* _SOURCE DATA_:
++++++

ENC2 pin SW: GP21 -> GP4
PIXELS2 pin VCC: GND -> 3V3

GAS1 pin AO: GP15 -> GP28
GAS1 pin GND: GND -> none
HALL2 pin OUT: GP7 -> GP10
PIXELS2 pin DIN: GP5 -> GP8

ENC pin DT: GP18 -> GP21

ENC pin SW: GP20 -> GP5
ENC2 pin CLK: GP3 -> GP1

++++++

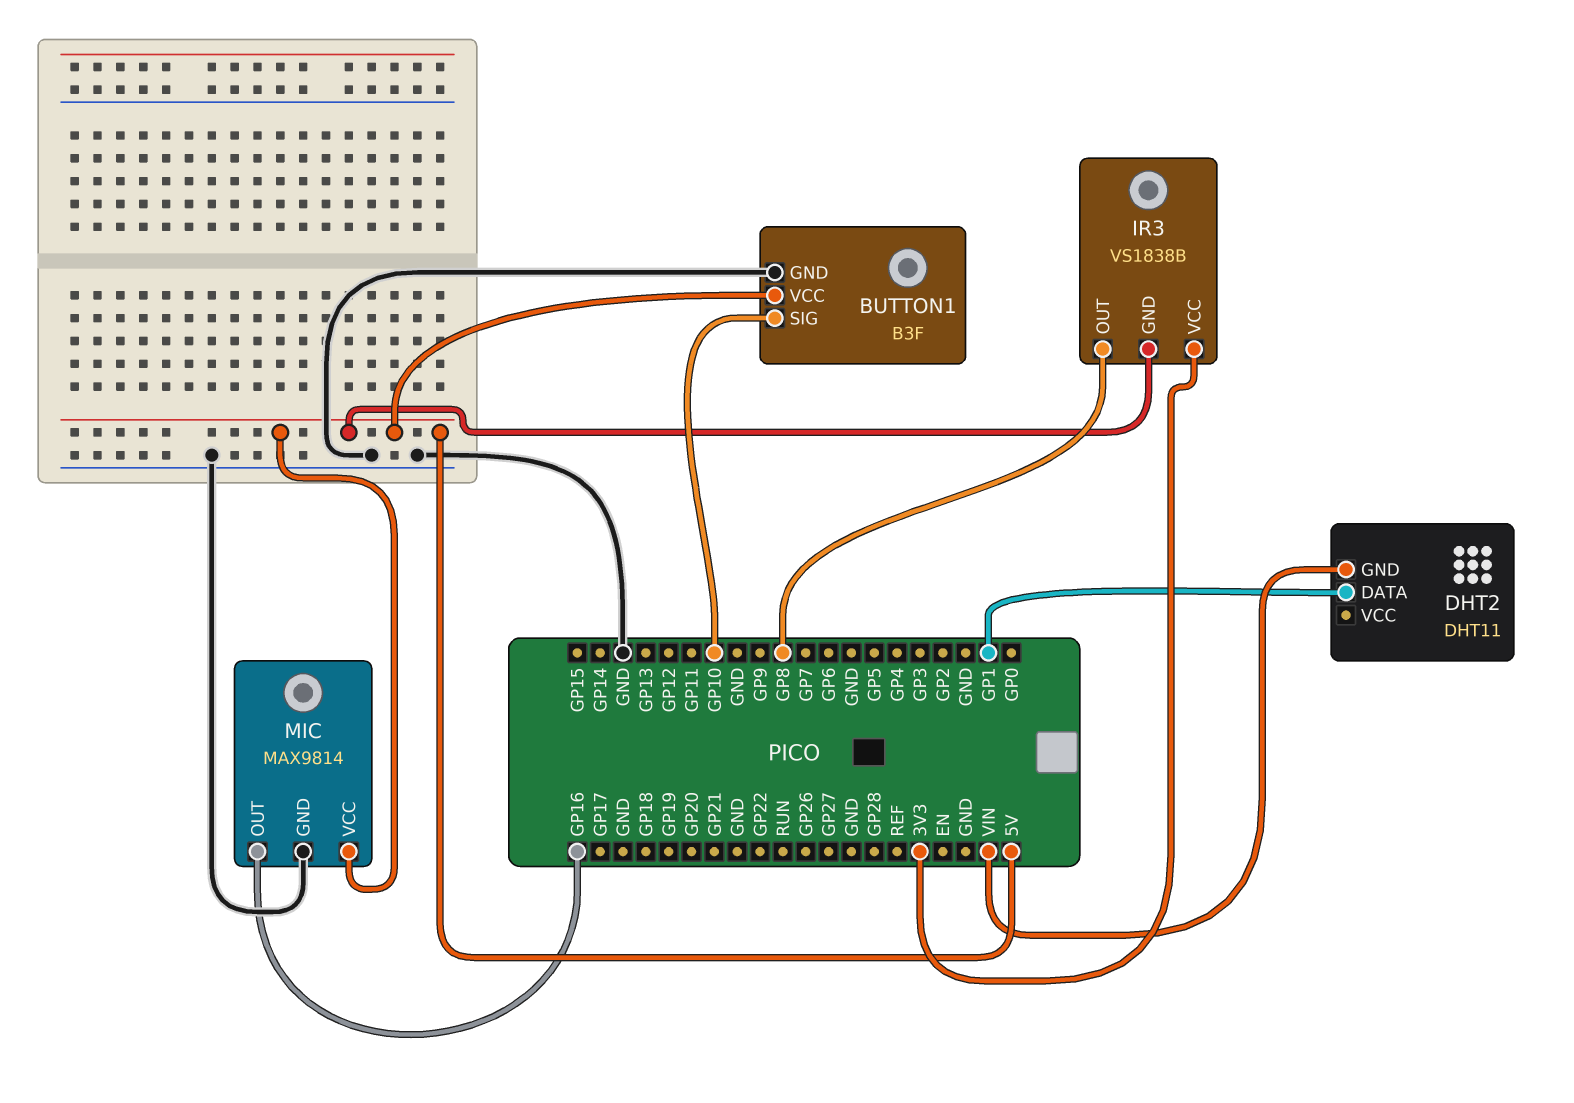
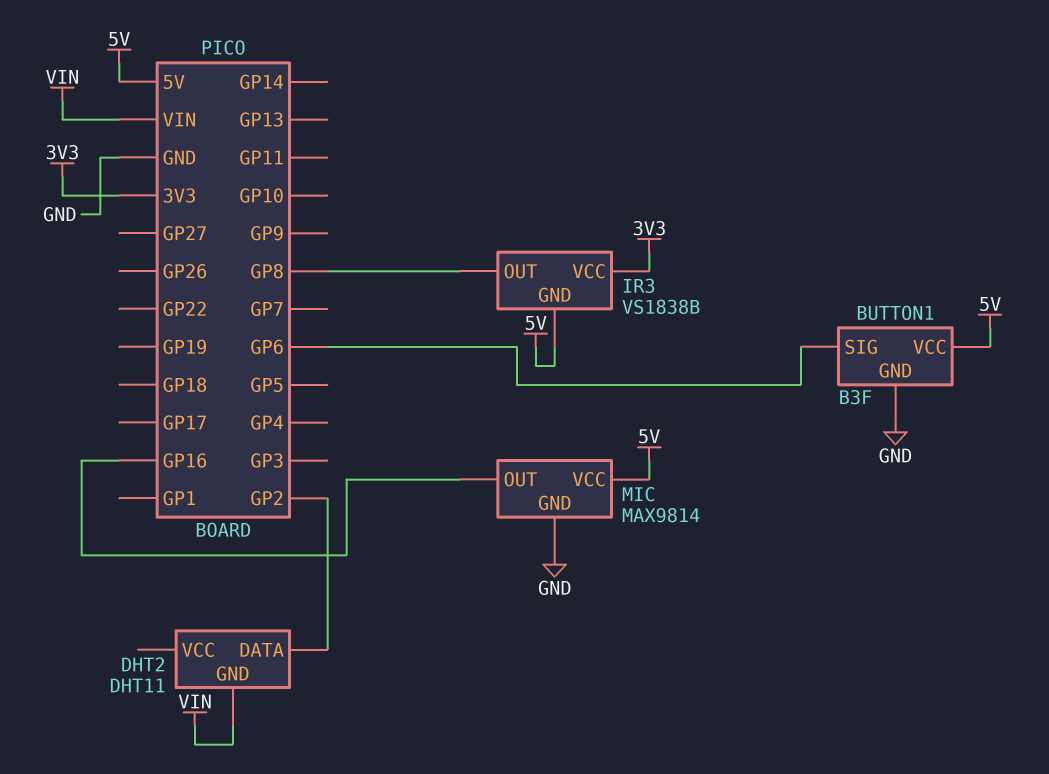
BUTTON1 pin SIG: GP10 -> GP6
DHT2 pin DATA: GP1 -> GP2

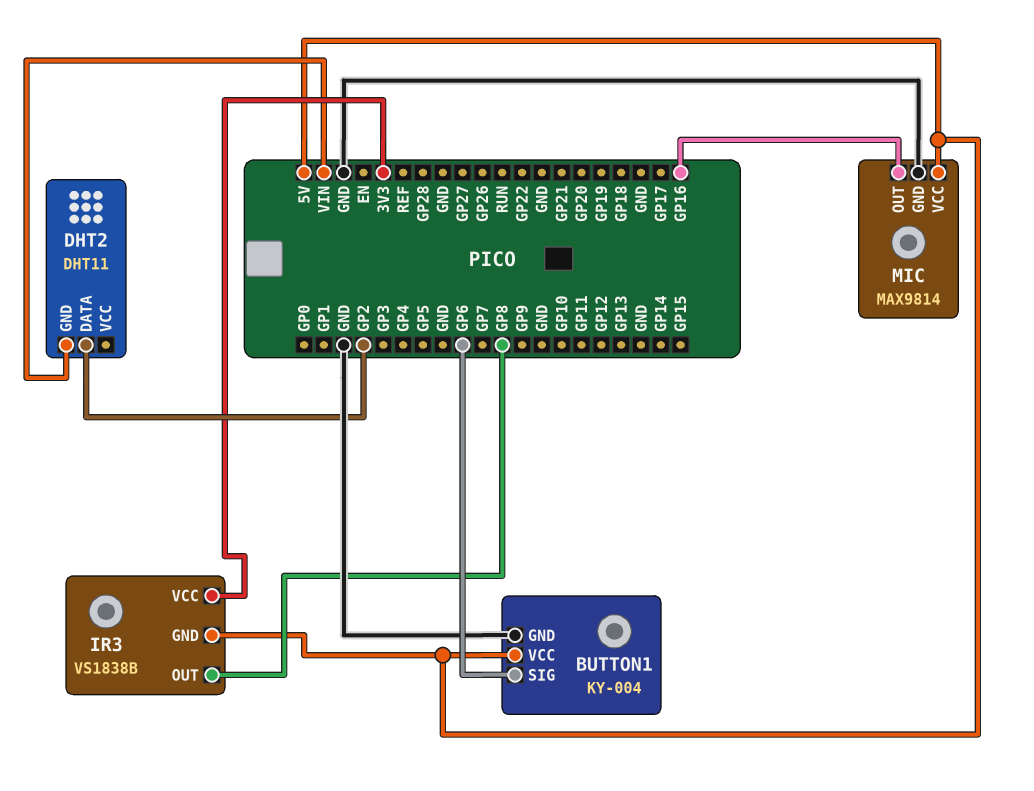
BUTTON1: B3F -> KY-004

++++++

* _PROMPT_: Give back exactly the lines of the listing above from the one that contains "BUTTON1 pin SIG: GP10 -> GP6" up to and including the one that contains "BUTTON1: B3F -> KY-004", but not the pictures, and no other lines.

* _YOUR SOLUTION_:
BUTTON1 pin SIG: GP10 -> GP6
DHT2 pin DATA: GP1 -> GP2

BUTTON1: B3F -> KY-004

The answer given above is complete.